To do
From the line with "OLED pin GND: GND -> 3V3" through the line with "TFT3 pin CS: 5 -> 16", inclusive, return each line of the data below exactly and leave the rest out.

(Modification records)
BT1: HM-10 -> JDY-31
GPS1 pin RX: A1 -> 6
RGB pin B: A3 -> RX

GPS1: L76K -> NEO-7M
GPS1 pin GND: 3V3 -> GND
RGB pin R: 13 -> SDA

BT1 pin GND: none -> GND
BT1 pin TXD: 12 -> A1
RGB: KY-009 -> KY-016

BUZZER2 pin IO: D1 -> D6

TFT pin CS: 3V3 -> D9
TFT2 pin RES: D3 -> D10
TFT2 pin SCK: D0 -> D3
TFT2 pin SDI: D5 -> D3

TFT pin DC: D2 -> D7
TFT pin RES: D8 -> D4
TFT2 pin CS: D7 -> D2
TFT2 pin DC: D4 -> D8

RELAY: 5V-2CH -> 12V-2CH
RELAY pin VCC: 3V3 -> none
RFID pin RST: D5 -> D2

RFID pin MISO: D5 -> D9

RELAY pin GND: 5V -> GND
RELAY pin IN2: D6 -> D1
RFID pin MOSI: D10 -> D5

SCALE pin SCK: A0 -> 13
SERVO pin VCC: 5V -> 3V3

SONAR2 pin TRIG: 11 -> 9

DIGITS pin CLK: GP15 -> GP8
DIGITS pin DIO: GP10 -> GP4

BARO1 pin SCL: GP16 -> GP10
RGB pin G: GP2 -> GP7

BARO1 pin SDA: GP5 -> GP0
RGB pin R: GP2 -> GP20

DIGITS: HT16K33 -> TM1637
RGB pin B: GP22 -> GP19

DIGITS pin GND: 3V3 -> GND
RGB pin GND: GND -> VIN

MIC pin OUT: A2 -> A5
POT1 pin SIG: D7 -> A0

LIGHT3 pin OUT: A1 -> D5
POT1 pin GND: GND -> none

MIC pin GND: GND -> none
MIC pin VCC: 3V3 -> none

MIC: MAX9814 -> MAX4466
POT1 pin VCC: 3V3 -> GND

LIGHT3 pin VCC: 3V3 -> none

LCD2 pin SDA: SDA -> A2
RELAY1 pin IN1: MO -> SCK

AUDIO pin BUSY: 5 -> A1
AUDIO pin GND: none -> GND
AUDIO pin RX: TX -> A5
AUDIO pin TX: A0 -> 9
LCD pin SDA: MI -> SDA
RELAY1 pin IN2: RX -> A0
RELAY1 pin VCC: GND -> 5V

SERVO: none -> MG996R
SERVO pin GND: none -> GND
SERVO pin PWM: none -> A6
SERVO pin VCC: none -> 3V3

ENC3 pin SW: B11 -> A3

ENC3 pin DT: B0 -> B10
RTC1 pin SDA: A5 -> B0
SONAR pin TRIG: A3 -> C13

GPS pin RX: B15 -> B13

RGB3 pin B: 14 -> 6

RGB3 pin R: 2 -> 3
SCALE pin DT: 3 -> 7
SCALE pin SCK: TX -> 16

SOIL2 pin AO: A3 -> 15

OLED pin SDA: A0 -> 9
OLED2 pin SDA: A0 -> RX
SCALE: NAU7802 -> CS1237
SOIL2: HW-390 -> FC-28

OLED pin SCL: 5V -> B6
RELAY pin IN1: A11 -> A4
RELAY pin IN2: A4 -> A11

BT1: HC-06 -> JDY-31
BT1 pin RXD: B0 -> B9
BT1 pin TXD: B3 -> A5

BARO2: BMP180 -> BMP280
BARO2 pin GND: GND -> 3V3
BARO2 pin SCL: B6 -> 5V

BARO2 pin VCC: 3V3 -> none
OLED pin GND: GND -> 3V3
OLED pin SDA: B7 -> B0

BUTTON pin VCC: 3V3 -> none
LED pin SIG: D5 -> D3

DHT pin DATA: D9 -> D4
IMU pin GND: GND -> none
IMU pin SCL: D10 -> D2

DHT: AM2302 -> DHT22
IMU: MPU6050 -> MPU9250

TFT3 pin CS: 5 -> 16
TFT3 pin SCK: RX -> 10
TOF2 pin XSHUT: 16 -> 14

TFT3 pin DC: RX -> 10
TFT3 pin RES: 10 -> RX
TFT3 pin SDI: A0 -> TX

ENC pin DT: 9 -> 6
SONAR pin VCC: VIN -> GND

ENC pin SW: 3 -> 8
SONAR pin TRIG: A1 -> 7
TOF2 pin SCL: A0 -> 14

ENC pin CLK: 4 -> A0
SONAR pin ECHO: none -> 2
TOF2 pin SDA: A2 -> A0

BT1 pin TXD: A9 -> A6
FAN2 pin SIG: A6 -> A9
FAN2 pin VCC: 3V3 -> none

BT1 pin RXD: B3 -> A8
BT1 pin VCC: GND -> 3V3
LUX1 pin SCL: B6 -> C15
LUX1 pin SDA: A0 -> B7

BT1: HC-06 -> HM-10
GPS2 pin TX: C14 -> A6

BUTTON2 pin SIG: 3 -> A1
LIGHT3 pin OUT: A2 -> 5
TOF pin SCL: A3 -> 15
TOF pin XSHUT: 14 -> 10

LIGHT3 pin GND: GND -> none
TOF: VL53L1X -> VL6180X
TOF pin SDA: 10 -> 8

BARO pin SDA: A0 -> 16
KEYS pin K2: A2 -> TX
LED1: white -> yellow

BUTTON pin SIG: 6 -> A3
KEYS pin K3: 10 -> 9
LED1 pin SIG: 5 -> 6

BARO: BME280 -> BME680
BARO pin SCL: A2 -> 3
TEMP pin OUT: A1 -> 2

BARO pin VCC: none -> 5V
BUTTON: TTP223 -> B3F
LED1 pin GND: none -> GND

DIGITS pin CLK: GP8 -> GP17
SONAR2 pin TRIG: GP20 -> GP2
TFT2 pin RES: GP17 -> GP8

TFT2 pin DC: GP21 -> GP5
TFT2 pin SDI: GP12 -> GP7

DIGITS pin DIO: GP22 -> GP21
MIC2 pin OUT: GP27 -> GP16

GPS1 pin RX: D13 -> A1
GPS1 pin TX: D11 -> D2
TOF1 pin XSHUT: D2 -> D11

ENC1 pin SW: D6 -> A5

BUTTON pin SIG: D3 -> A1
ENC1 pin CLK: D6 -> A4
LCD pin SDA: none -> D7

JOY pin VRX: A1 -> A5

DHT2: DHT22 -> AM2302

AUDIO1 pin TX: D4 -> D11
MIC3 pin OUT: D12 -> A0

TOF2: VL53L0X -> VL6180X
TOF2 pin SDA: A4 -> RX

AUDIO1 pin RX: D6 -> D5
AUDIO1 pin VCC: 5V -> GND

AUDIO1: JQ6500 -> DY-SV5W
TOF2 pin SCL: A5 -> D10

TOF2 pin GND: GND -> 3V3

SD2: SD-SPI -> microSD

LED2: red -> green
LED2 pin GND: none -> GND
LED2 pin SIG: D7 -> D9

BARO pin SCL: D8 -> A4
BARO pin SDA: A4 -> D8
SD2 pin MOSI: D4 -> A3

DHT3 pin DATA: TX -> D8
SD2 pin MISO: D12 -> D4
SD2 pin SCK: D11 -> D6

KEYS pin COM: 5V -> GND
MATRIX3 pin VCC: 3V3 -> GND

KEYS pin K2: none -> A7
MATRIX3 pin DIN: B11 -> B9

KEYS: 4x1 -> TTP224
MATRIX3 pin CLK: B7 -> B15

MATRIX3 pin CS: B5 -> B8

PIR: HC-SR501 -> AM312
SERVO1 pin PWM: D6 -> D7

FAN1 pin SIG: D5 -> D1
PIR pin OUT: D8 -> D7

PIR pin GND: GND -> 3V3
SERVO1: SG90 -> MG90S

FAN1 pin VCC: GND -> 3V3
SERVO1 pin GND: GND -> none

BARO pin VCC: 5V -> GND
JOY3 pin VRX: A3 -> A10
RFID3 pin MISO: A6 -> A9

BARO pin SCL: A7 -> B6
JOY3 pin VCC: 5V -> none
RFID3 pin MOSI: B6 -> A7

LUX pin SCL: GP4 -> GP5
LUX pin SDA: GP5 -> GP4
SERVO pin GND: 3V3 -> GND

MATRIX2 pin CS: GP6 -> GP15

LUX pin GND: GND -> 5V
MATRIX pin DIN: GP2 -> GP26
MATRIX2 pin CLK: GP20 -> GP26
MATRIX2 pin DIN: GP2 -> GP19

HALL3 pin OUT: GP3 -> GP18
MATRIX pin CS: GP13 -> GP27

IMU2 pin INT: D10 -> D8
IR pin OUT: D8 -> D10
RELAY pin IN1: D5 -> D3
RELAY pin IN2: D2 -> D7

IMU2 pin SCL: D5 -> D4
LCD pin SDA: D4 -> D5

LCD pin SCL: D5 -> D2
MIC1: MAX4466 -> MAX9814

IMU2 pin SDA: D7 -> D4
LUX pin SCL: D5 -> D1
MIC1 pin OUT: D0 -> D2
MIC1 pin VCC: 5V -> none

Answer to the problem
OLED pin GND: GND -> 3V3
OLED pin SDA: B7 -> B0

BUTTON pin VCC: 3V3 -> none
LED pin SIG: D5 -> D3

DHT pin DATA: D9 -> D4
IMU pin GND: GND -> none
IMU pin SCL: D10 -> D2

DHT: AM2302 -> DHT22
IMU: MPU6050 -> MPU9250

TFT3 pin CS: 5 -> 16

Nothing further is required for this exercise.